> Problem
Write out, as an exact transcription, the line that has "new: notebook (green)" and each line after it through the end of the data below.

> Data
--- START ---

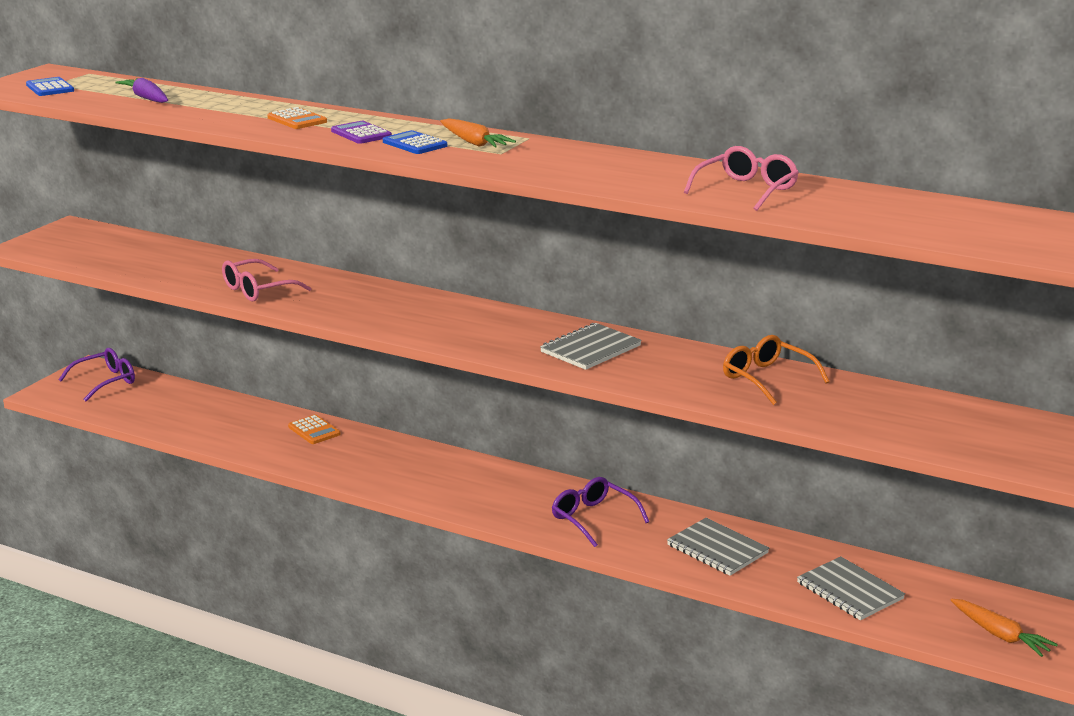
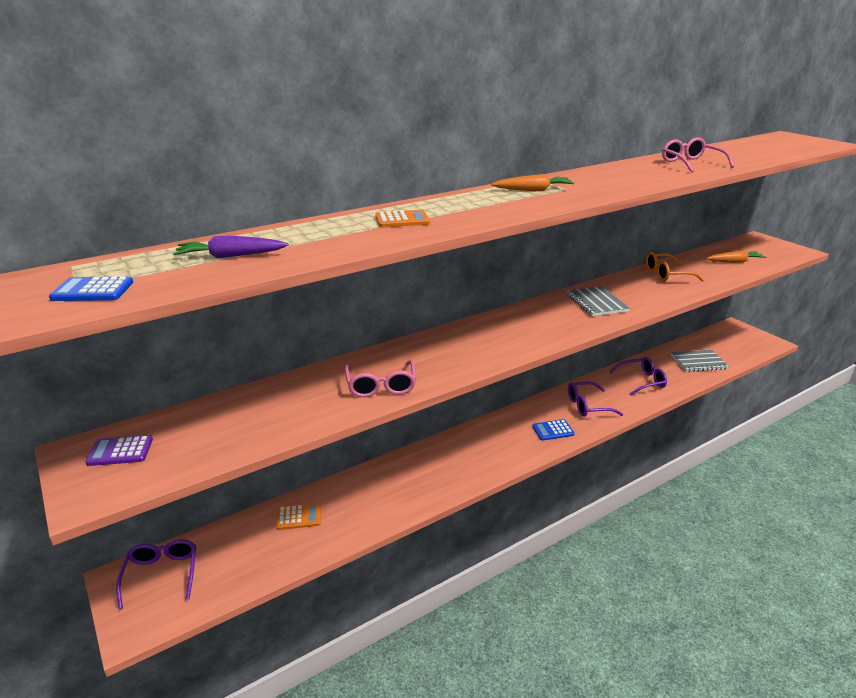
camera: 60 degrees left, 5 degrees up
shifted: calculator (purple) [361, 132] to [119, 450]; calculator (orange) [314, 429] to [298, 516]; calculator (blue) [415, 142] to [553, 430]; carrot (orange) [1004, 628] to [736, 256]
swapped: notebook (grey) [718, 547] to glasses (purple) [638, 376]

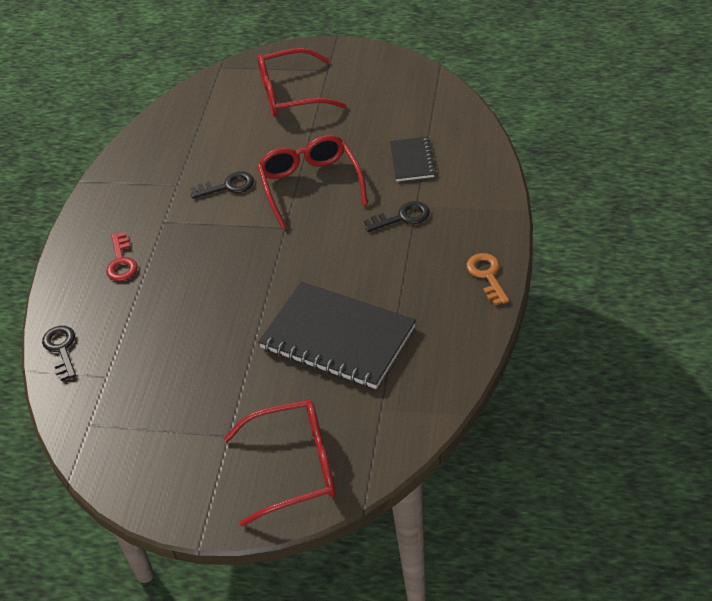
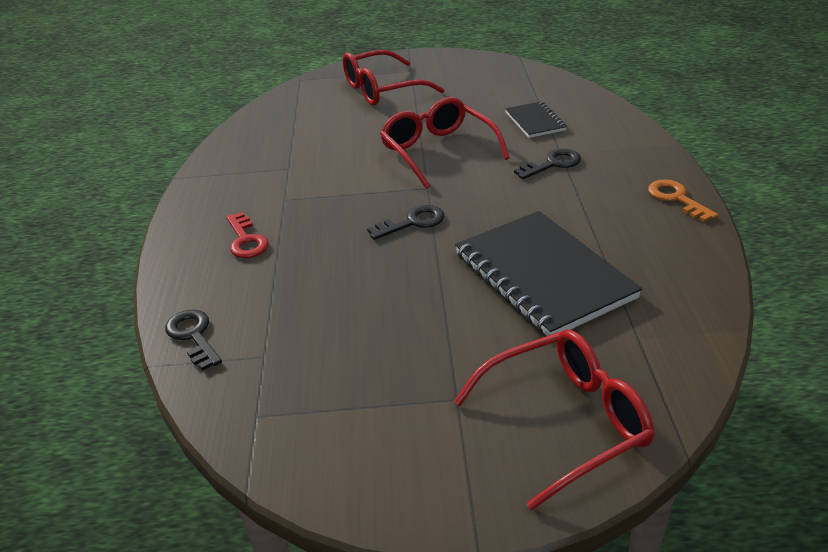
camera: 15 degrees left, 10 degrees down
shifted: key (black) [222, 185] to [405, 222]
rotated: notebook (black) [337, 335] = [548, 273] 45 degrees clockwise

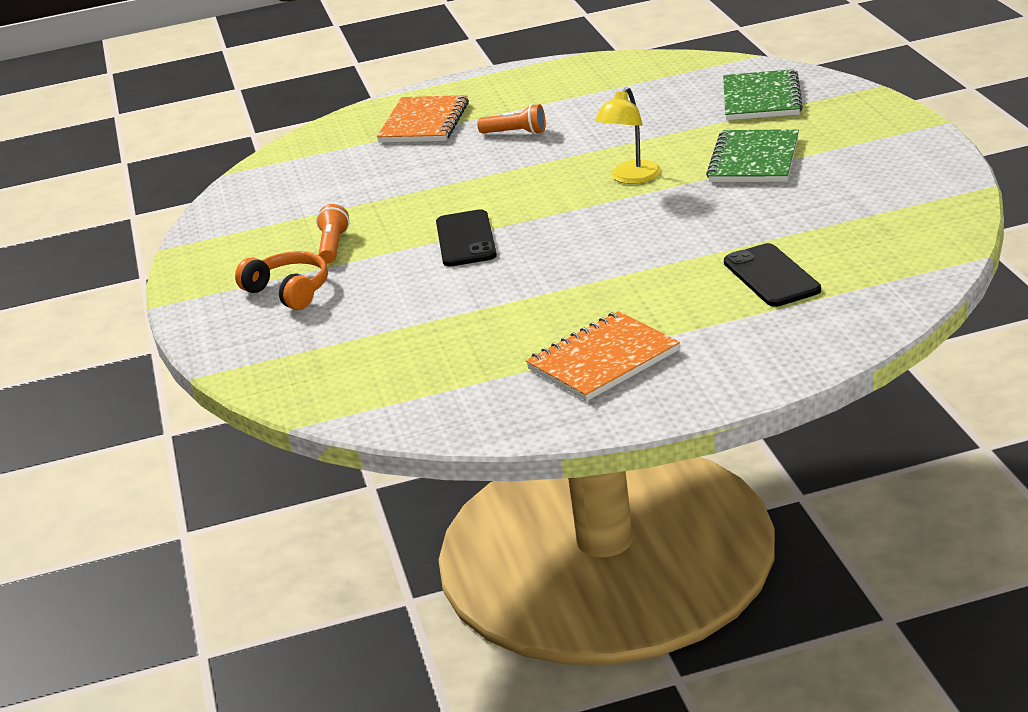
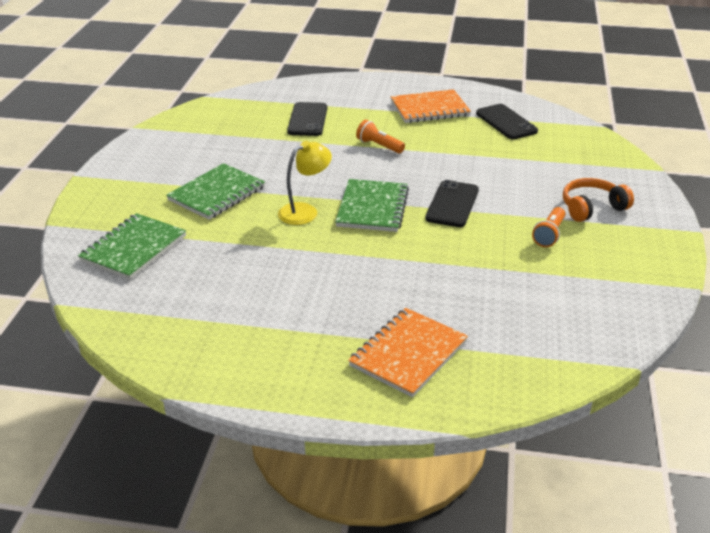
camera: 160 degrees left, 5 degrees up
new: notebook (green) [372, 205]; phone (black) [507, 121]
shifted: flashlight (orange) [511, 119] to [380, 136]
rotated: headphones (orange) [281, 280] = [598, 200] 90 degrees clockwise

--- END ---

> Solved problem
new: notebook (green) [372, 205]; phone (black) [507, 121]
shifted: flashlight (orange) [511, 119] to [380, 136]
rotated: headphones (orange) [281, 280] = [598, 200] 90 degrees clockwise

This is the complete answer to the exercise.